- Exercise: Repeat word for word every line of the data below, from the first through the line containing "KEYS2 pin K2: GP9 -> GP17", and stop there.

- Provided material:
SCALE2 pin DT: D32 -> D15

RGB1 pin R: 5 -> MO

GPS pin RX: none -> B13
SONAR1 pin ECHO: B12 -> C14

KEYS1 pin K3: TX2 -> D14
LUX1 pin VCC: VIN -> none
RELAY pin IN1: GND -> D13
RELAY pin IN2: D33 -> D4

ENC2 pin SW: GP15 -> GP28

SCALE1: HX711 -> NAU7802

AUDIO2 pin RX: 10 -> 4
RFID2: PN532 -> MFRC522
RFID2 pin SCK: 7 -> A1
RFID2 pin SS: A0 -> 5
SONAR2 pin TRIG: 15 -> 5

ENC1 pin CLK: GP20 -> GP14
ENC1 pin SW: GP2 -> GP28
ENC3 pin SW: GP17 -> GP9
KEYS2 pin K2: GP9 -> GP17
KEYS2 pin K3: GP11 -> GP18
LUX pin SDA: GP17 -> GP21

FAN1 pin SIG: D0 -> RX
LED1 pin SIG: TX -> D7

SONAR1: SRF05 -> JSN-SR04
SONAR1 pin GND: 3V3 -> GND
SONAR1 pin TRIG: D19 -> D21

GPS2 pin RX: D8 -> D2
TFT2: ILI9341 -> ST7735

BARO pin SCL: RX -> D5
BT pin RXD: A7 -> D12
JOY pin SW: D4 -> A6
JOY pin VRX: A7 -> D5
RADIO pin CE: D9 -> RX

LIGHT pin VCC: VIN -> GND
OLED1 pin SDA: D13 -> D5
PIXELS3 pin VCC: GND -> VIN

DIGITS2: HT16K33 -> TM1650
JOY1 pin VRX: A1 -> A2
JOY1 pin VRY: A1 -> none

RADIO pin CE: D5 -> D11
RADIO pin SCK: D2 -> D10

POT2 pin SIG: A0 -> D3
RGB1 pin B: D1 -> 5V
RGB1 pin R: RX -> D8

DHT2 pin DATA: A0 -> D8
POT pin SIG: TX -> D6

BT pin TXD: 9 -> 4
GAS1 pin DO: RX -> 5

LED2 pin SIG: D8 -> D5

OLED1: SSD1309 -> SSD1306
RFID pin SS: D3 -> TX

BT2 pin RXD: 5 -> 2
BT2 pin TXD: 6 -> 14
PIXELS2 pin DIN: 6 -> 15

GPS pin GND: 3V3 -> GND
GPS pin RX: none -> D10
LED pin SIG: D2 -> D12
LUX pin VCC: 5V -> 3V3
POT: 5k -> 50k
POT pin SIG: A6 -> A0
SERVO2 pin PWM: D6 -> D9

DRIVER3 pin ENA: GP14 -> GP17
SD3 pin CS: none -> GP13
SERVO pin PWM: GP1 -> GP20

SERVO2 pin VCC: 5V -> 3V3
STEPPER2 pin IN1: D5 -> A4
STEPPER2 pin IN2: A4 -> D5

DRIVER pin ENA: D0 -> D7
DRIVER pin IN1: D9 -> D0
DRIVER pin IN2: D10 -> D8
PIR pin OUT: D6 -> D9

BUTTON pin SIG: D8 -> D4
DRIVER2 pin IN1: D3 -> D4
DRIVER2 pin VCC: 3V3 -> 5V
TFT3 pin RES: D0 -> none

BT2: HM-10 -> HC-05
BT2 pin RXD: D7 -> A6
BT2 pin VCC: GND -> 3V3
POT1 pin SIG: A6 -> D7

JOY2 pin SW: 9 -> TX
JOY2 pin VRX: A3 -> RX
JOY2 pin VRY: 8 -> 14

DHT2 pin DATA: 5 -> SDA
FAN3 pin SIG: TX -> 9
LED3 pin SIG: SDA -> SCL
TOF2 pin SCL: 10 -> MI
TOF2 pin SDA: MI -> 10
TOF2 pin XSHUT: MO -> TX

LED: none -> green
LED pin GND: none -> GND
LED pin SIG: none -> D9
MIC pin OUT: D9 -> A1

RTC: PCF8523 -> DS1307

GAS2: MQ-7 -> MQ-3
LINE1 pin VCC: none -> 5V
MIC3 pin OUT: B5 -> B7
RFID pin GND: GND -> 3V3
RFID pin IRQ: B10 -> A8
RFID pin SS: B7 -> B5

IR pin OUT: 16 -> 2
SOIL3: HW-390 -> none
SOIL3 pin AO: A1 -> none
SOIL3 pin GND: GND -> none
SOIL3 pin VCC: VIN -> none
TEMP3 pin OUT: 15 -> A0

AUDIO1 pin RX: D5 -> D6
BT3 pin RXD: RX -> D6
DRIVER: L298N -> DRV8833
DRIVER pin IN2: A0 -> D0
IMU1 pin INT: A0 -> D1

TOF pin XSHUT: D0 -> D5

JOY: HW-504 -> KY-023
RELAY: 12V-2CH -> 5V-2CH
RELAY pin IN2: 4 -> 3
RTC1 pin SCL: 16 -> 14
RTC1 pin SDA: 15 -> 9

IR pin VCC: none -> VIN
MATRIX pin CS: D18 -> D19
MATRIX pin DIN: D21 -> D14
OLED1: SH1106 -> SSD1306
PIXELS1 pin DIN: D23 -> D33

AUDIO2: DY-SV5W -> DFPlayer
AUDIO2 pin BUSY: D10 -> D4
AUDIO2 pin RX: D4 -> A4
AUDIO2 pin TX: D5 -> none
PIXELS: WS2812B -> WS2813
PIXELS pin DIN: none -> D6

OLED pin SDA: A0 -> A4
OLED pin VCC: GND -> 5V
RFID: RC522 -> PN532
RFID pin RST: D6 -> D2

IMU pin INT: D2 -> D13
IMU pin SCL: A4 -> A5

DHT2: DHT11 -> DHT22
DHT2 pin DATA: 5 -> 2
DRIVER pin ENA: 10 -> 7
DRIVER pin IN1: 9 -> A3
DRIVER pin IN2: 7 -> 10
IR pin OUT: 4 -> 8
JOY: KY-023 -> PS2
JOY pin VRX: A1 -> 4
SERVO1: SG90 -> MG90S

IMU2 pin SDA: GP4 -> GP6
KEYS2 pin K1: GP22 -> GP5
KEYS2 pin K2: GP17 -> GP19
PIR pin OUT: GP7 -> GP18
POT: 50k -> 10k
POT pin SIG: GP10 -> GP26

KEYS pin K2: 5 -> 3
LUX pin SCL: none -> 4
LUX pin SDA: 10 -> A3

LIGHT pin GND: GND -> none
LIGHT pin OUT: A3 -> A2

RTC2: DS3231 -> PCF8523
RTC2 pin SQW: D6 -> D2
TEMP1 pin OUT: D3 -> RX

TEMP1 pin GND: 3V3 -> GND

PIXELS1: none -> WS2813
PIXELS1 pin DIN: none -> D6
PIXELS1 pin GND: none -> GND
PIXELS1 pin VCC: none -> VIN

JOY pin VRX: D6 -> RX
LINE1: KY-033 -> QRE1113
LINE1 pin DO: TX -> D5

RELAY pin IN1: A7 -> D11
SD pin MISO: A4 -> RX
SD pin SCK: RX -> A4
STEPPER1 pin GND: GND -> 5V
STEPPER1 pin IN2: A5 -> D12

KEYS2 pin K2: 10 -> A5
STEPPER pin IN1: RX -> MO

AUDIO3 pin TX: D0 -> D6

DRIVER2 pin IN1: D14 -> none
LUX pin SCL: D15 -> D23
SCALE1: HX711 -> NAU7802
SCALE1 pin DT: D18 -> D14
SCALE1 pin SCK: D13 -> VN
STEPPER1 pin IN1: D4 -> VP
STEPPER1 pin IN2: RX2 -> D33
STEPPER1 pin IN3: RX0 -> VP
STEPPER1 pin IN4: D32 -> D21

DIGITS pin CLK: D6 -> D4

- Exercise answer:
SCALE2 pin DT: D32 -> D15

RGB1 pin R: 5 -> MO

GPS pin RX: none -> B13
SONAR1 pin ECHO: B12 -> C14

KEYS1 pin K3: TX2 -> D14
LUX1 pin VCC: VIN -> none
RELAY pin IN1: GND -> D13
RELAY pin IN2: D33 -> D4

ENC2 pin SW: GP15 -> GP28

SCALE1: HX711 -> NAU7802

AUDIO2 pin RX: 10 -> 4
RFID2: PN532 -> MFRC522
RFID2 pin SCK: 7 -> A1
RFID2 pin SS: A0 -> 5
SONAR2 pin TRIG: 15 -> 5

ENC1 pin CLK: GP20 -> GP14
ENC1 pin SW: GP2 -> GP28
ENC3 pin SW: GP17 -> GP9
KEYS2 pin K2: GP9 -> GP17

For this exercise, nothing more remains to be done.